How to complete this task:
Take from the entries below the stretch from the line with "yellow cross: (408, 75) -> (431, 32), moved" through the line with "red rectangle: (207, 276)", and return it exactly, leaving the pictures out.

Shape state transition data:
━━━━━━━━━━━━━━━━━━━━━━━━━━━━━━

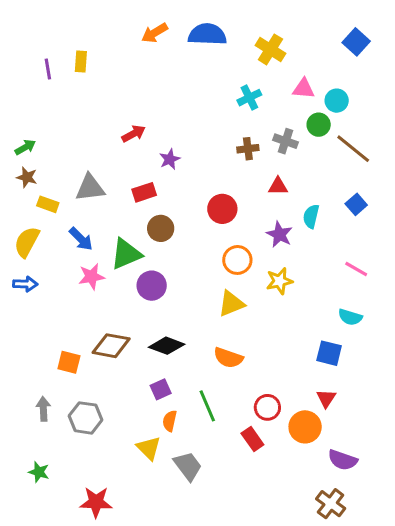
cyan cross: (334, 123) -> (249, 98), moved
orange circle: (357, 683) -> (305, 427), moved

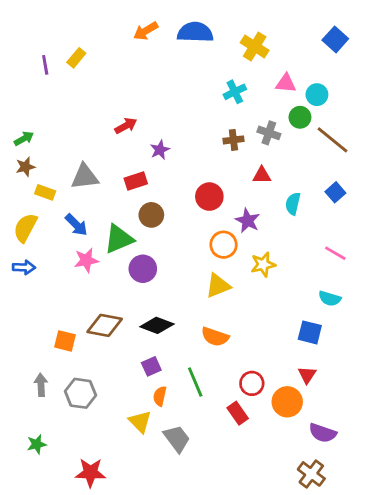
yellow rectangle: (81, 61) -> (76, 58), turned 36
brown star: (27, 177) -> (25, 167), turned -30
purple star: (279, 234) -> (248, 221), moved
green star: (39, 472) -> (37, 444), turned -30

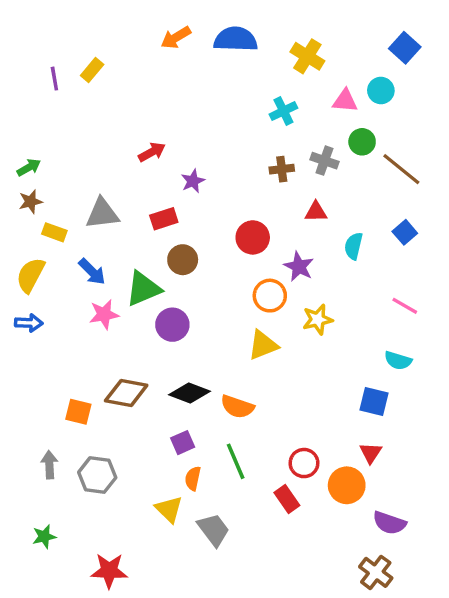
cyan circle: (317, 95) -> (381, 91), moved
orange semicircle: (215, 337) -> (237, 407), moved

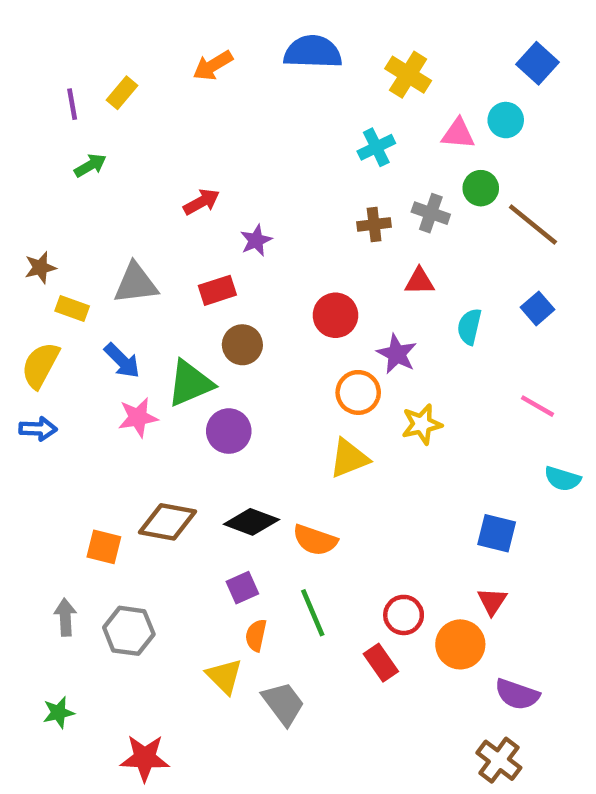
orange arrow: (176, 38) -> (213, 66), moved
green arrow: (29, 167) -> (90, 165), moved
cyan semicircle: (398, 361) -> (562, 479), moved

━━━━━━━━━━━━━━━━━━━━━━━━━━━━━━

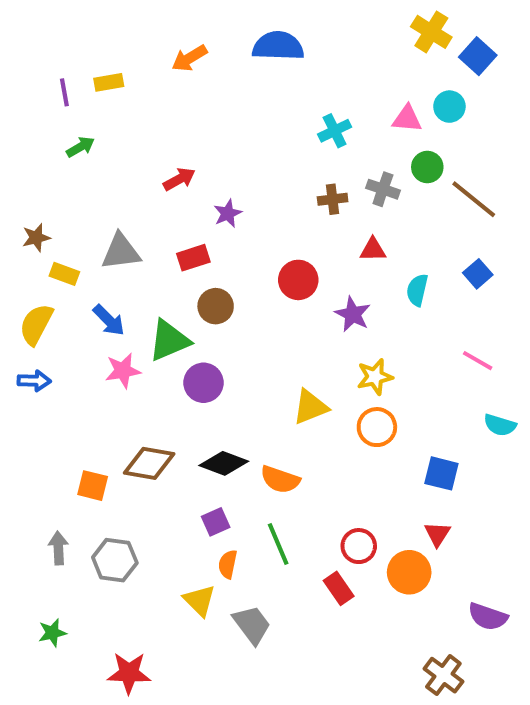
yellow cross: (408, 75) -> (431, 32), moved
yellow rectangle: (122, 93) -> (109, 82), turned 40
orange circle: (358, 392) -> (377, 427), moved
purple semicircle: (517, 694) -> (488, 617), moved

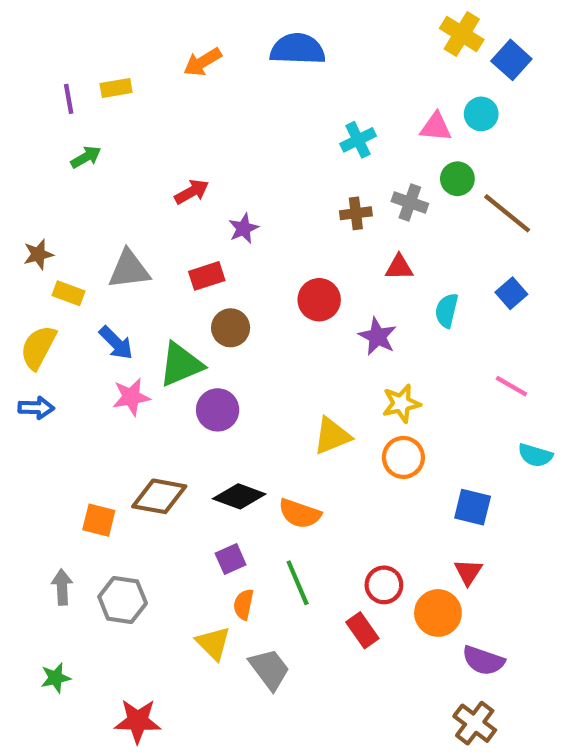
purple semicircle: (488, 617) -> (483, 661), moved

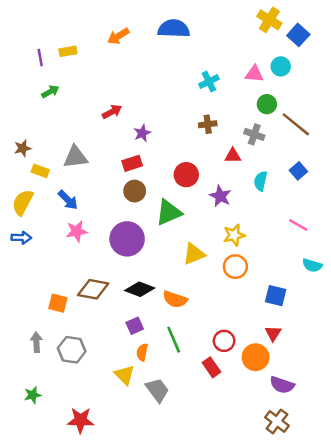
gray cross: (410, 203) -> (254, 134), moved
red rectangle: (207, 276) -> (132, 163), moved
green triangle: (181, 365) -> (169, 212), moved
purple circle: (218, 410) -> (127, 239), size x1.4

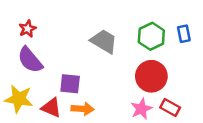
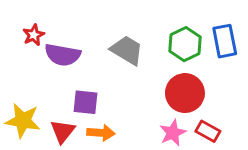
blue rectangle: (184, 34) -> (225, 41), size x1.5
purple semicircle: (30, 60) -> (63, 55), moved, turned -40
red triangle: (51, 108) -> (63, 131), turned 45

━━━━━━━━━━━━━━━━━━━━━━━━━━━━━━

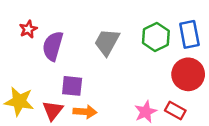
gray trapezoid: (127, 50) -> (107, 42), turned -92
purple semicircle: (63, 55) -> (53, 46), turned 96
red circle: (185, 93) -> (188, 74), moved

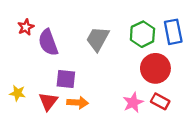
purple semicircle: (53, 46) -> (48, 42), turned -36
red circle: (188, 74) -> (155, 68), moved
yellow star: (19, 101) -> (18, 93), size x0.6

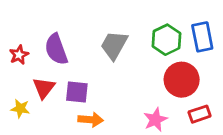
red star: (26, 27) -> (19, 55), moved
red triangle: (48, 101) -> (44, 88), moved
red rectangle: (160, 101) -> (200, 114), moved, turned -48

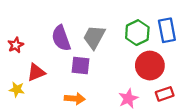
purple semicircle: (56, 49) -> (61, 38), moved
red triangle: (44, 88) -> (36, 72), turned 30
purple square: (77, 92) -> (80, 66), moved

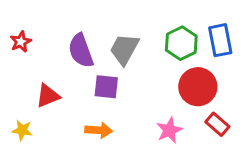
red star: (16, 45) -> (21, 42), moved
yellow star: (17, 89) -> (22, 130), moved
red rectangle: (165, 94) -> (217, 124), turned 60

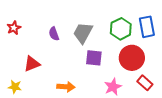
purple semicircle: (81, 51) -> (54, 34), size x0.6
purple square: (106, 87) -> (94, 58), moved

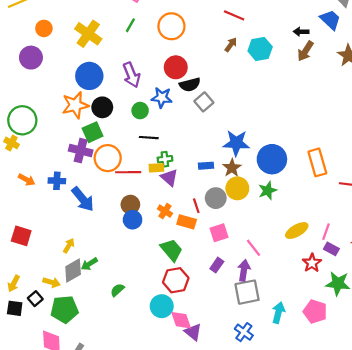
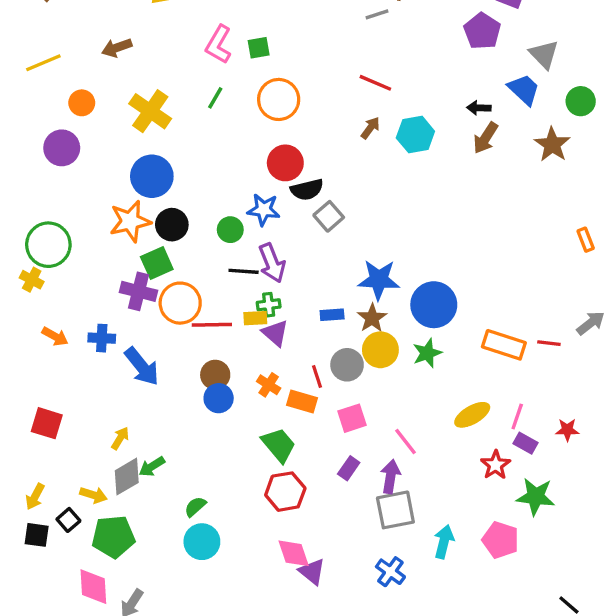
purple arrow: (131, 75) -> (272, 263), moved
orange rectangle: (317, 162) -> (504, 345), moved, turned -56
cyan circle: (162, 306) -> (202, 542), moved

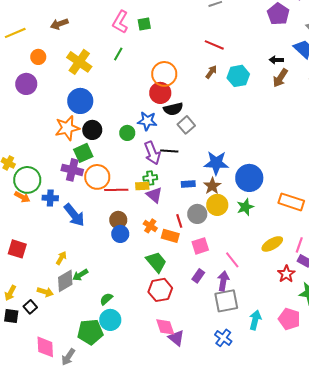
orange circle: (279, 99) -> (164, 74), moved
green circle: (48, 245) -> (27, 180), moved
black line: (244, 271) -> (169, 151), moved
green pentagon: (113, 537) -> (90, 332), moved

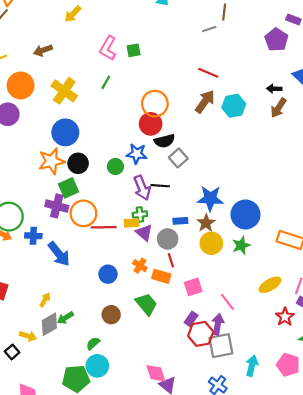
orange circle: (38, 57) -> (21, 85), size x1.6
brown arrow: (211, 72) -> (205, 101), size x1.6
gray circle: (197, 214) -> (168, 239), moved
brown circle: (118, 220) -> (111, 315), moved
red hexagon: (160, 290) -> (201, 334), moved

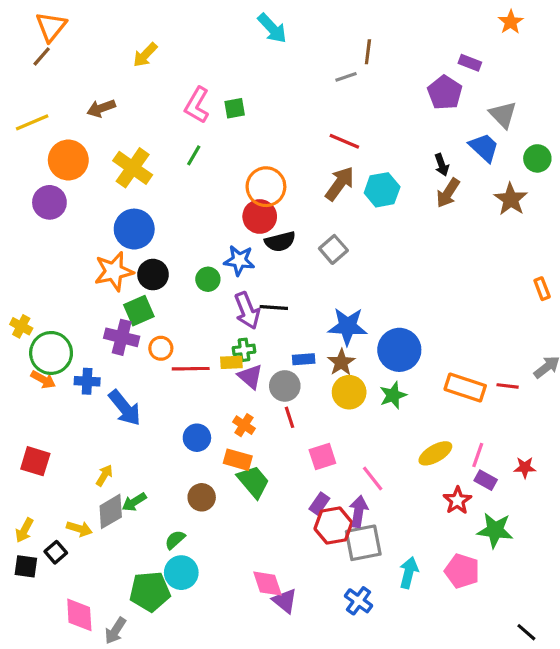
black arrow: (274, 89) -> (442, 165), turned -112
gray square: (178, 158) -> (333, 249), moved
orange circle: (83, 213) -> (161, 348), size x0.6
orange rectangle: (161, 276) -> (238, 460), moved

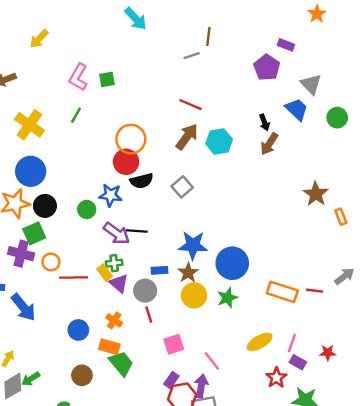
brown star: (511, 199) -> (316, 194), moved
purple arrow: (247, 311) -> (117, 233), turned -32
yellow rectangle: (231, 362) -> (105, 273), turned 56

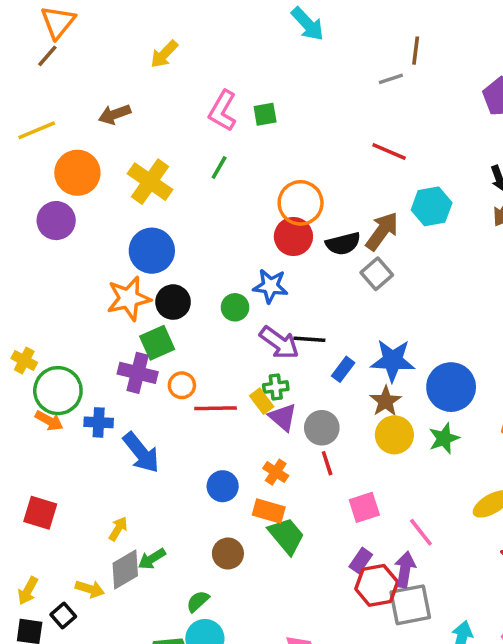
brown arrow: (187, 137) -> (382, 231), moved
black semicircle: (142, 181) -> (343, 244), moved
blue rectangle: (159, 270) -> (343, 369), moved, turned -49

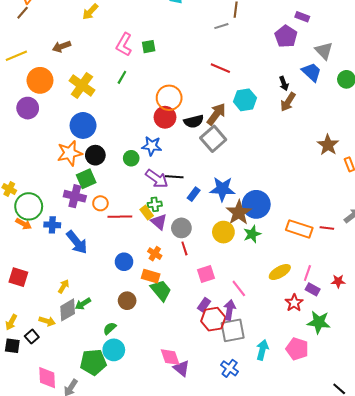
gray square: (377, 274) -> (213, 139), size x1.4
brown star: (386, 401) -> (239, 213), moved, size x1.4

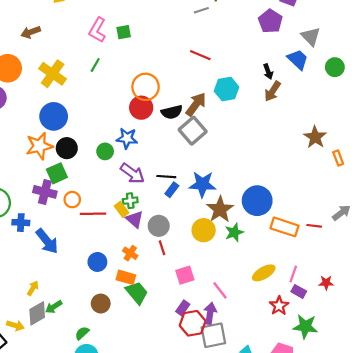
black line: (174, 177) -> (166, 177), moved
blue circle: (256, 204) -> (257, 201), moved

━━━━━━━━━━━━━━━━━━━━━━━━━━━━━━

Result of the exercise:
yellow cross: (408, 75) -> (431, 32), moved
yellow rectangle: (122, 93) -> (109, 82), turned 40
orange circle: (358, 392) -> (377, 427), moved
purple semicircle: (517, 694) -> (488, 617), moved

purple semicircle: (488, 617) -> (483, 661), moved

gray cross: (410, 203) -> (254, 134), moved
red rectangle: (207, 276) -> (132, 163), moved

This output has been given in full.